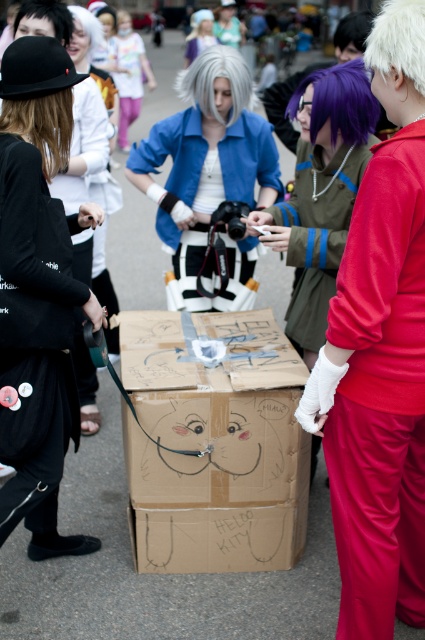
You are at the cosplay event and want to move from the point at coordinates point [314,296] to the point at coordinates point [164,212]. Which direction should you move in to get there?

To move from point [314,296] to point [164,212], you should move towards the left and downward since point [164,212] is behind point [314,296].

You are a photographer at the event and want to take a photo of the matte green jacket at center and the purple hair at center. Based on their positions, which object should you focus on first to ensure both are in frame?

The matte green jacket at center is to the left of purple hair at center, so you should focus on the matte green jacket at center first to ensure both are in frame.

You are a photographer at the event. You want to capture a photo where the velvet red pants at right and the matte green jacket at center are both visible. Based on their positions, which one should you ensure is closer to the camera to include both in the frame?

The velvet red pants at right is below the matte green jacket at center. To include both in the frame, you should ensure the matte green jacket at center is closer to the camera so that the velvet red pants at right, being lower, can still be captured without being cropped out.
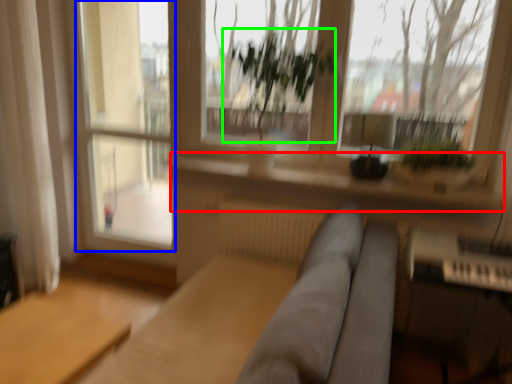
Question: Which object is positioned closest to window sill (highlighted by a red box)? Select from screen door (highlighted by a blue box) and vegetation (highlighted by a green box).

Choices:
 (A) screen door
 (B) vegetation

Answer: (A)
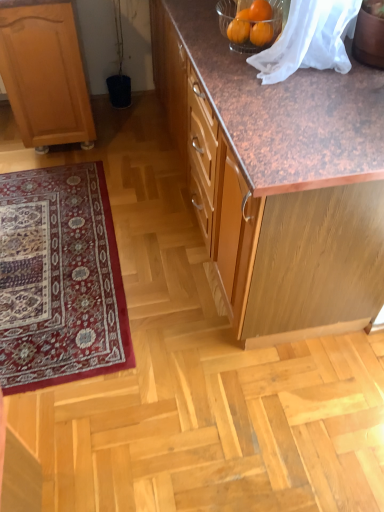
Question: From a real-world perspective, is carpeted rug at lower left on top of brown wood cabinet at center, which is counted as the 2th cabinetry, starting from the left?

Choices:
 (A) yes
 (B) no

Answer: (B)

Question: Considering the relative sizes of carpeted rug at lower left and brown wood cabinet at center, which is counted as the 2th cabinetry, starting from the left, in the image provided, is carpeted rug at lower left wider than brown wood cabinet at center, which is counted as the 2th cabinetry, starting from the left,?

Choices:
 (A) yes
 (B) no

Answer: (A)

Question: Does carpeted rug at lower left lie behind brown wood cabinet at center, which is counted as the 2th cabinetry, starting from the left?

Choices:
 (A) yes
 (B) no

Answer: (A)

Question: From the image's perspective, is carpeted rug at lower left located beneath brown wood cabinet at center, which is counted as the 2th cabinetry, starting from the left?

Choices:
 (A) no
 (B) yes

Answer: (B)

Question: Are carpeted rug at lower left and brown wood cabinet at center, the 1th cabinetry positioned from the right, located far from each other?

Choices:
 (A) no
 (B) yes

Answer: (A)

Question: Considering the positions of light brown wood cabinet at left, the second cabinetry positioned from the right, and brown wood cabinet at center, which is counted as the 2th cabinetry, starting from the left, in the image, is light brown wood cabinet at left, the second cabinetry positioned from the right, taller or shorter than brown wood cabinet at center, which is counted as the 2th cabinetry, starting from the left,?

Choices:
 (A) tall
 (B) short

Answer: (B)

Question: Does point (69, 129) appear closer or farther from the camera than point (226, 224)?

Choices:
 (A) closer
 (B) farther

Answer: (B)

Question: Is light brown wood cabinet at left, the 1th cabinetry from the left, spatially inside brown wood cabinet at center, which is counted as the 2th cabinetry, starting from the left, or outside of it?

Choices:
 (A) inside
 (B) outside

Answer: (B)

Question: Considering the positions of light brown wood cabinet at left, the 1th cabinetry from the left, and brown wood cabinet at center, the 1th cabinetry positioned from the right, in the image, is light brown wood cabinet at left, the 1th cabinetry from the left, bigger or smaller than brown wood cabinet at center, the 1th cabinetry positioned from the right,?

Choices:
 (A) big
 (B) small

Answer: (B)

Question: Is light brown wood cabinet at left, the second cabinetry positioned from the right, inside the boundaries of carpeted rug at lower left, or outside?

Choices:
 (A) inside
 (B) outside

Answer: (B)

Question: Considering their positions, is light brown wood cabinet at left, the 1th cabinetry from the left, located in front of or behind carpeted rug at lower left?

Choices:
 (A) front
 (B) behind

Answer: (B)

Question: Considering the positions of light brown wood cabinet at left, the 1th cabinetry from the left, and carpeted rug at lower left in the image, is light brown wood cabinet at left, the 1th cabinetry from the left, wider or thinner than carpeted rug at lower left?

Choices:
 (A) wide
 (B) thin

Answer: (B)

Question: Based on their sizes in the image, would you say light brown wood cabinet at left, the second cabinetry positioned from the right, is bigger or smaller than carpeted rug at lower left?

Choices:
 (A) big
 (B) small

Answer: (A)

Question: In the image, is carpeted rug at lower left positioned in front of or behind brown wood cabinet at center, which is counted as the 2th cabinetry, starting from the left?

Choices:
 (A) front
 (B) behind

Answer: (B)

Question: Considering the positions of carpeted rug at lower left and brown wood cabinet at center, which is counted as the 2th cabinetry, starting from the left, in the image, is carpeted rug at lower left taller or shorter than brown wood cabinet at center, which is counted as the 2th cabinetry, starting from the left,?

Choices:
 (A) short
 (B) tall

Answer: (A)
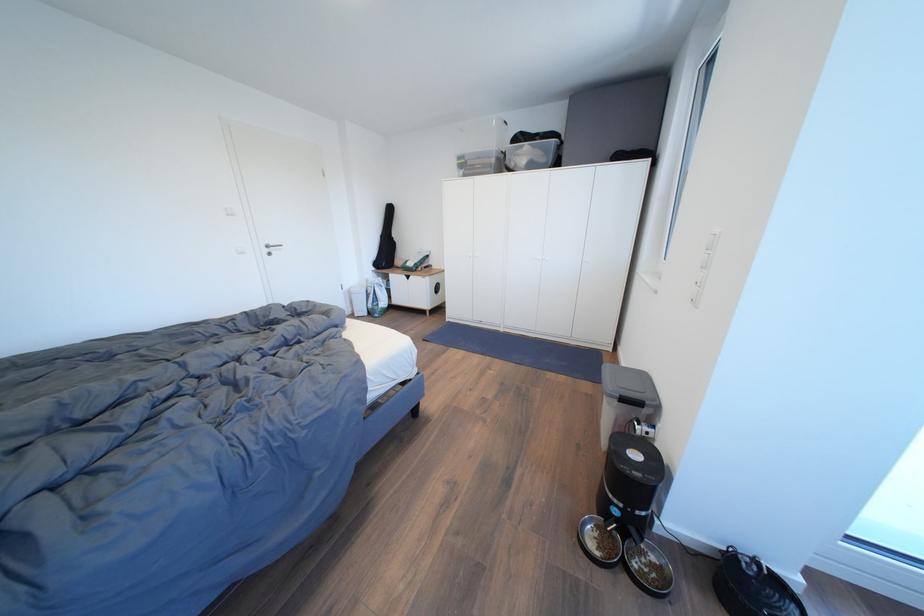
Where would you unlatch the bin lid? Please return your answer as a coordinate pair (x, y).

(636, 458)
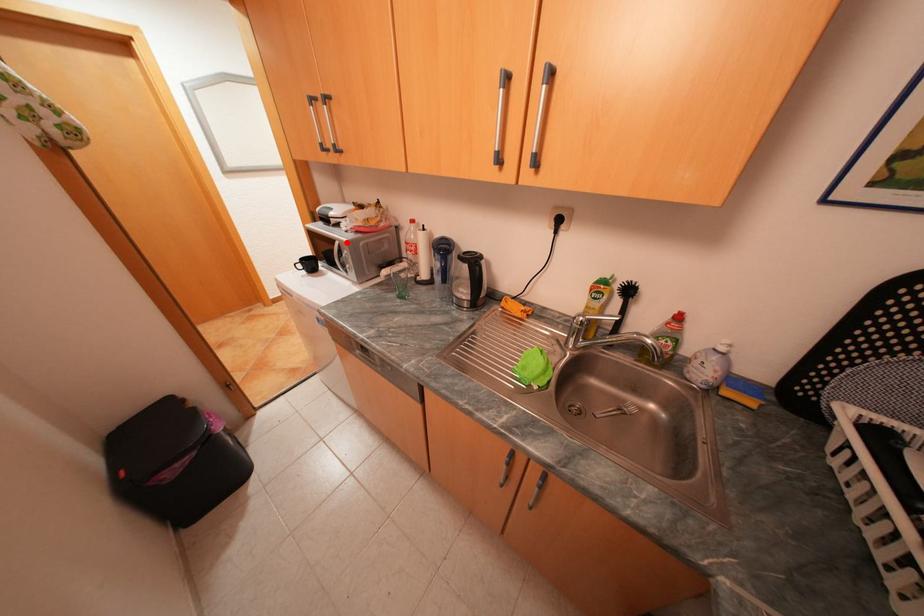
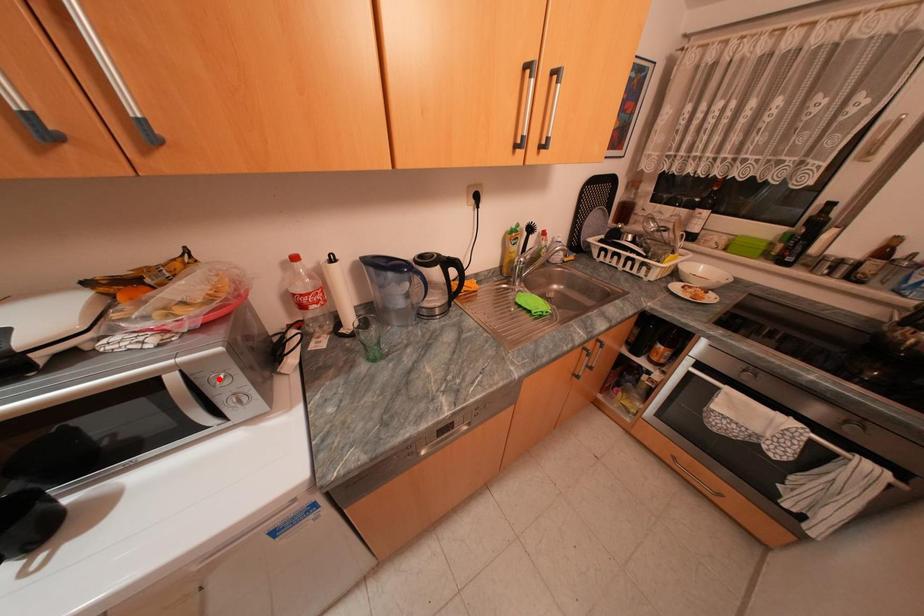
In the scene shown: I am providing you with two images of the same scene from different viewpoints. A red point is marked on the first image and another point is marked on the second image. Is the red point in image1 aligned with the point shown in image2?

No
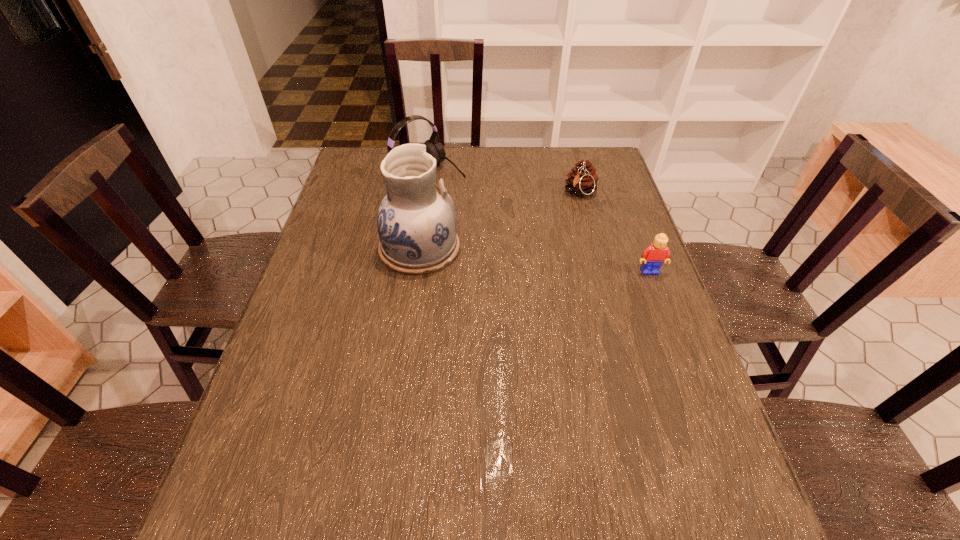
Identify the location of free space on the desktop that is between the tallest object and the rightmost object and is positioned with a leaf charm attached to the pinecone. The height and width of the screenshot is (540, 960). (540, 260).

The height and width of the screenshot is (540, 960). What are the coordinates of `vacant space on the desktop that is between the pottery and the Lego and is positioned on the ear cushions of the headset` in the screenshot? It's located at (542, 261).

◆ **Problem**: Reproduce the lines above word for word, beginning at the line that contains "thinner than carpeted rug at lower left?" and stopping after the last line. Omit the pictures from your copy.

◆ **Response to this exercise**:
Question: Considering the positions of light brown wood cabinet at left, the 1th cabinetry from the left, and carpeted rug at lower left in the image, is light brown wood cabinet at left, the 1th cabinetry from the left, wider or thinner than carpeted rug at lower left?

Choices:
 (A) wide
 (B) thin

Answer: (B)

Question: Based on their sizes in the image, would you say light brown wood cabinet at left, the second cabinetry positioned from the right, is bigger or smaller than carpeted rug at lower left?

Choices:
 (A) big
 (B) small

Answer: (A)

Question: In the image, is carpeted rug at lower left positioned in front of or behind brown wood cabinet at center, which is counted as the 2th cabinetry, starting from the left?

Choices:
 (A) front
 (B) behind

Answer: (B)

Question: Considering the positions of carpeted rug at lower left and brown wood cabinet at center, which is counted as the 2th cabinetry, starting from the left, in the image, is carpeted rug at lower left taller or shorter than brown wood cabinet at center, which is counted as the 2th cabinetry, starting from the left,?

Choices:
 (A) short
 (B) tall

Answer: (A)
Where would you unlatch the bin lid? Please return your answer as a coordinate pair (x, y).

(636, 458)
In the scene shown: I am providing you with two images of the same scene from different viewpoints. A red point is marked on the first image and another point is marked on the second image. Is the red point in image1 aligned with the point shown in image2?

No
Identify the location of free space on the desktop that is between the tallest object and the rightmost object and is positioned with a leaf charm attached to the pinecone. The height and width of the screenshot is (540, 960). (540, 260).

The height and width of the screenshot is (540, 960). What are the coordinates of `vacant space on the desktop that is between the pottery and the Lego and is positioned on the ear cushions of the headset` in the screenshot? It's located at (542, 261).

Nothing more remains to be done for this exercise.